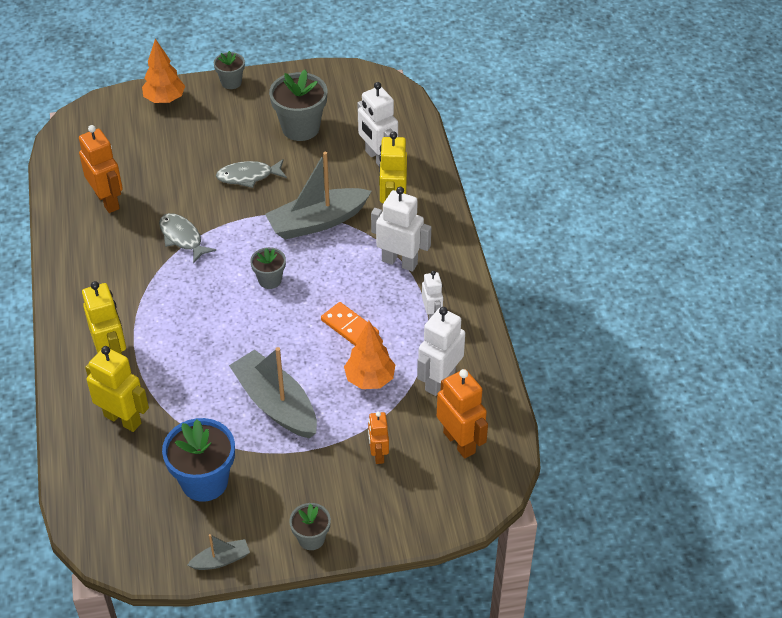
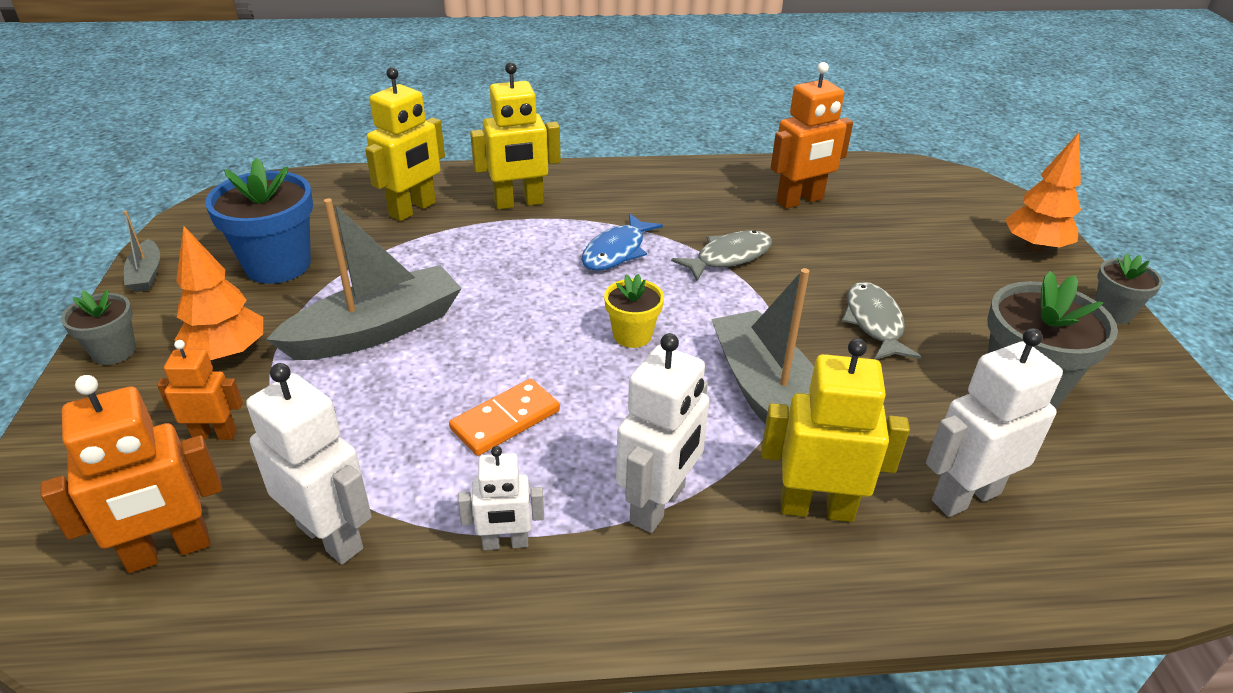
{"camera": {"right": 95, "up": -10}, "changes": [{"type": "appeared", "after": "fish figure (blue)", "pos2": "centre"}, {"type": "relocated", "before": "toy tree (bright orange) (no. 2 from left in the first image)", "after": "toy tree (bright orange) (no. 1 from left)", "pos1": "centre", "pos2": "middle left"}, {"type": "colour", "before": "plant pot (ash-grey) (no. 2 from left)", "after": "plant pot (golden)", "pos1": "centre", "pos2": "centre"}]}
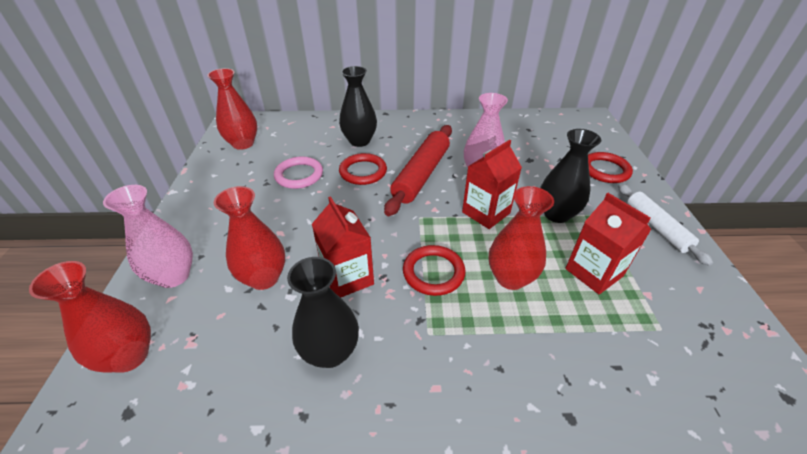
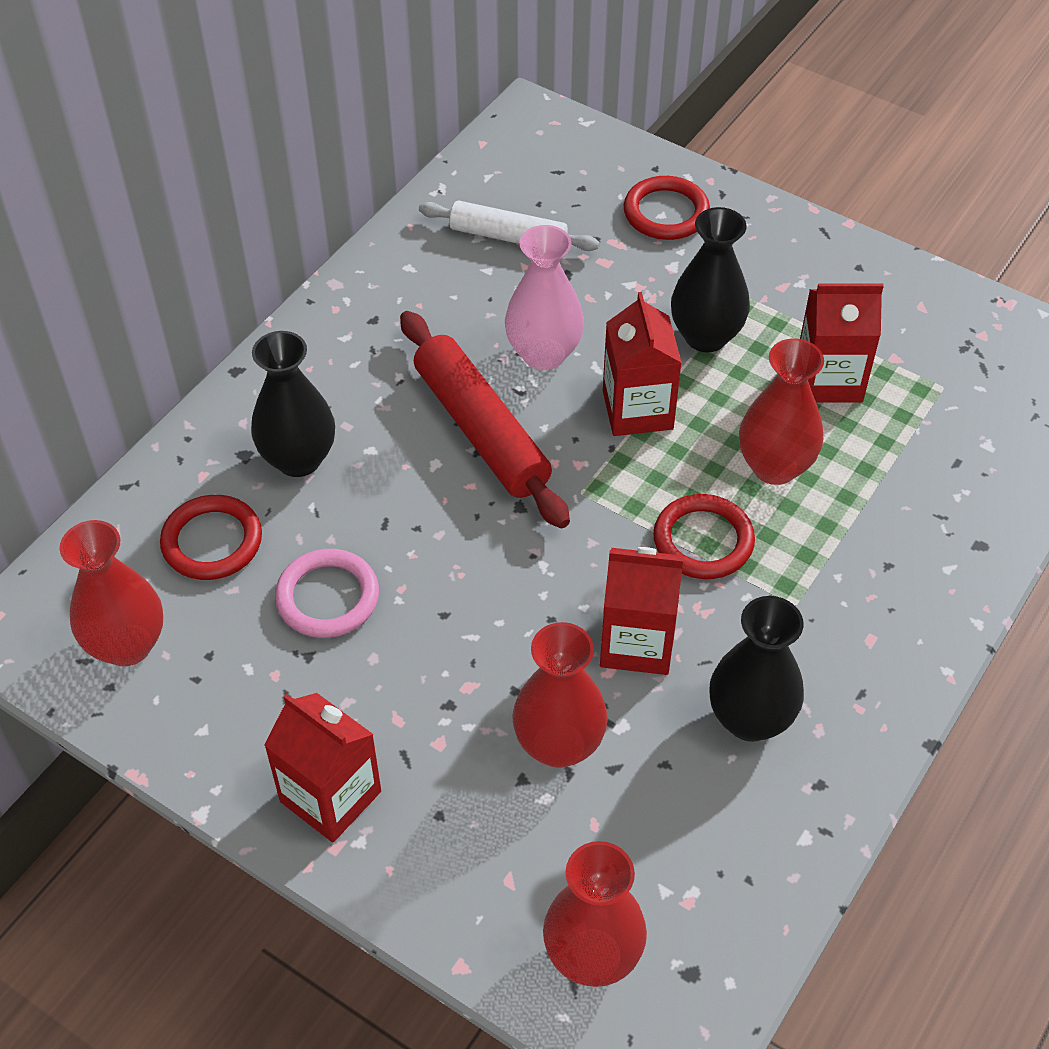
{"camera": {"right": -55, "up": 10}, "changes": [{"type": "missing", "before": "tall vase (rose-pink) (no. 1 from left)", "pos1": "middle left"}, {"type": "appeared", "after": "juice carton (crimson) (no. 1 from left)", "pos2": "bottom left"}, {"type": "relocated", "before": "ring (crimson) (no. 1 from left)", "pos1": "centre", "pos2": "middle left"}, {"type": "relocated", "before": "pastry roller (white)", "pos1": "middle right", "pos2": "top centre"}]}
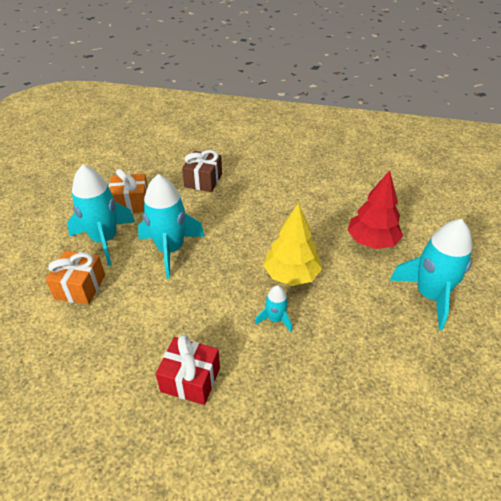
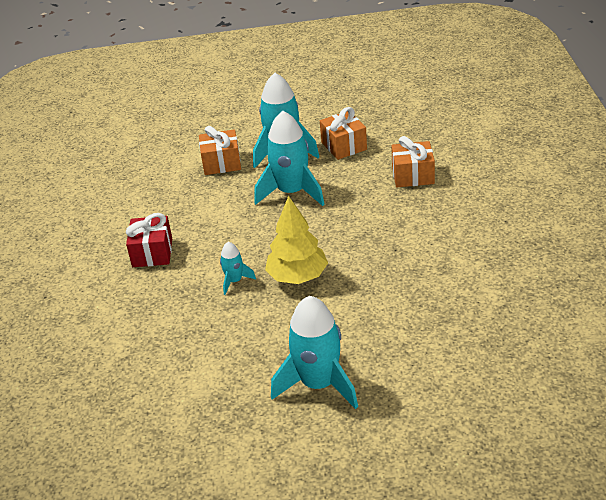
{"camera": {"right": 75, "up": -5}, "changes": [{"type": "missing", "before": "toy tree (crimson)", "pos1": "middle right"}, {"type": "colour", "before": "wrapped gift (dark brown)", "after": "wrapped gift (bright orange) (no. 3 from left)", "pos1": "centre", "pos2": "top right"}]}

Problem
Write out the data above in full and exactly, but without the pictures.

Exercise response
{"camera": {"right": 95, "up": -10}, "changes": [{"type": "appeared", "after": "fish figure (blue)", "pos2": "centre"}, {"type": "relocated", "before": "toy tree (bright orange) (no. 2 from left in the first image)", "after": "toy tree (bright orange) (no. 1 from left)", "pos1": "centre", "pos2": "middle left"}, {"type": "colour", "before": "plant pot (ash-grey) (no. 2 from left)", "after": "plant pot (golden)", "pos1": "centre", "pos2": "centre"}]}
{"camera": {"right": -55, "up": 10}, "changes": [{"type": "missing", "before": "tall vase (rose-pink) (no. 1 from left)", "pos1": "middle left"}, {"type": "appeared", "after": "juice carton (crimson) (no. 1 from left)", "pos2": "bottom left"}, {"type": "relocated", "before": "ring (crimson) (no. 1 from left)", "pos1": "centre", "pos2": "middle left"}, {"type": "relocated", "before": "pastry roller (white)", "pos1": "middle right", "pos2": "top centre"}]}
{"camera": {"right": 75, "up": -5}, "changes": [{"type": "missing", "before": "toy tree (crimson)", "pos1": "middle right"}, {"type": "colour", "before": "wrapped gift (dark brown)", "after": "wrapped gift (bright orange) (no. 3 from left)", "pos1": "centre", "pos2": "top right"}]}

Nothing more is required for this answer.